How many lines below contain the word "ellipse"? Reply solely with the number.

Records excerpted from a collection

-- Opening Marker --

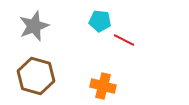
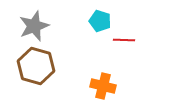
cyan pentagon: rotated 10 degrees clockwise
red line: rotated 25 degrees counterclockwise
brown hexagon: moved 10 px up
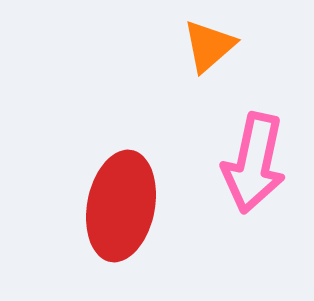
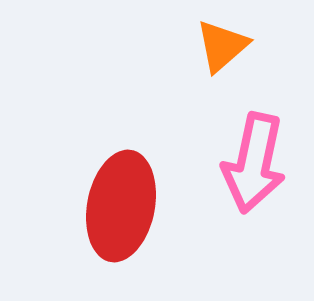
orange triangle: moved 13 px right
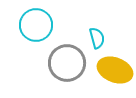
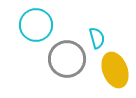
gray circle: moved 4 px up
yellow ellipse: rotated 48 degrees clockwise
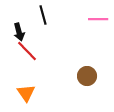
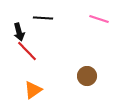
black line: moved 3 px down; rotated 72 degrees counterclockwise
pink line: moved 1 px right; rotated 18 degrees clockwise
orange triangle: moved 7 px right, 3 px up; rotated 30 degrees clockwise
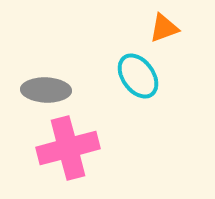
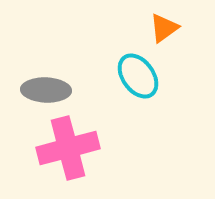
orange triangle: rotated 16 degrees counterclockwise
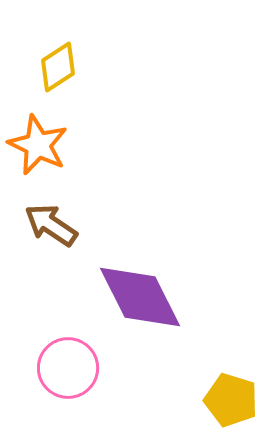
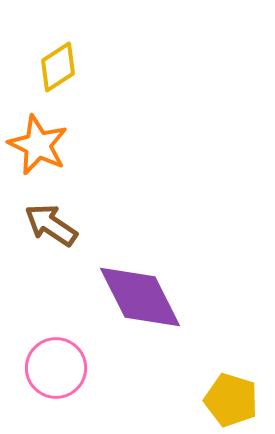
pink circle: moved 12 px left
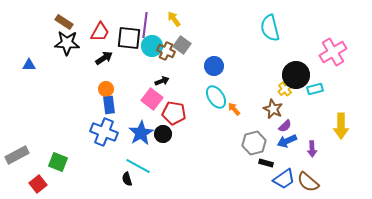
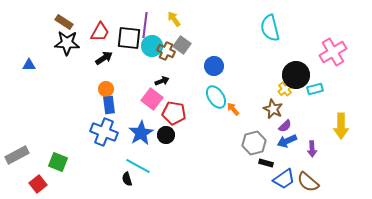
orange arrow at (234, 109): moved 1 px left
black circle at (163, 134): moved 3 px right, 1 px down
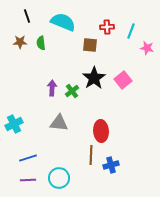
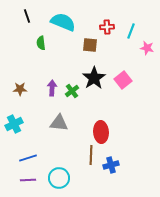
brown star: moved 47 px down
red ellipse: moved 1 px down
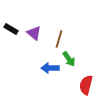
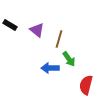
black rectangle: moved 1 px left, 4 px up
purple triangle: moved 3 px right, 3 px up
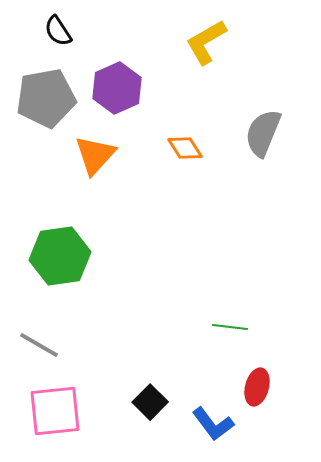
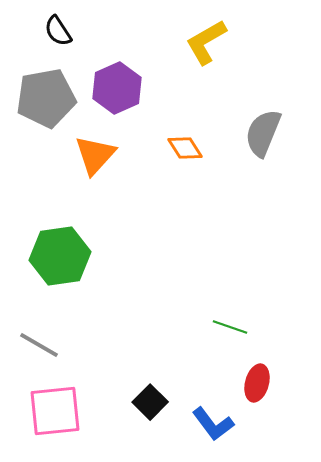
green line: rotated 12 degrees clockwise
red ellipse: moved 4 px up
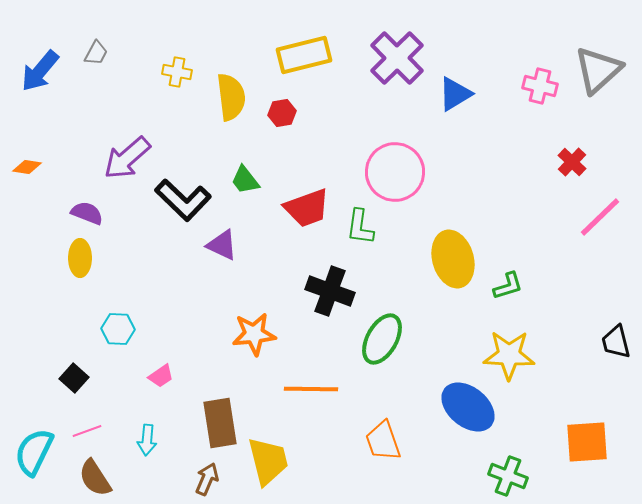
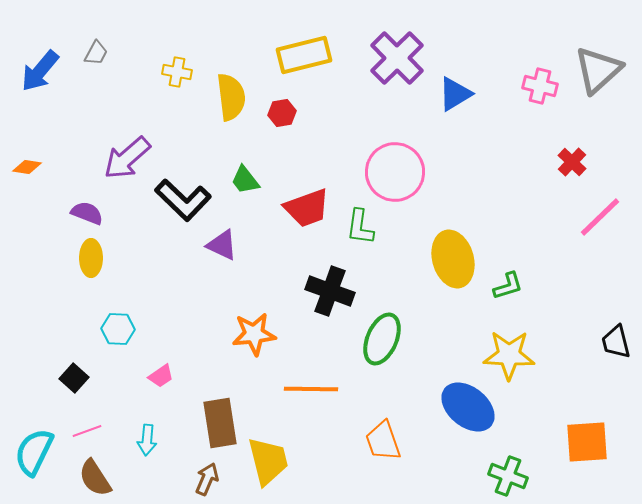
yellow ellipse at (80, 258): moved 11 px right
green ellipse at (382, 339): rotated 6 degrees counterclockwise
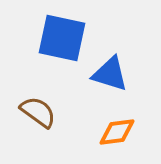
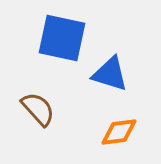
brown semicircle: moved 3 px up; rotated 12 degrees clockwise
orange diamond: moved 2 px right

-- Closing Marker --

- Output of the task -
5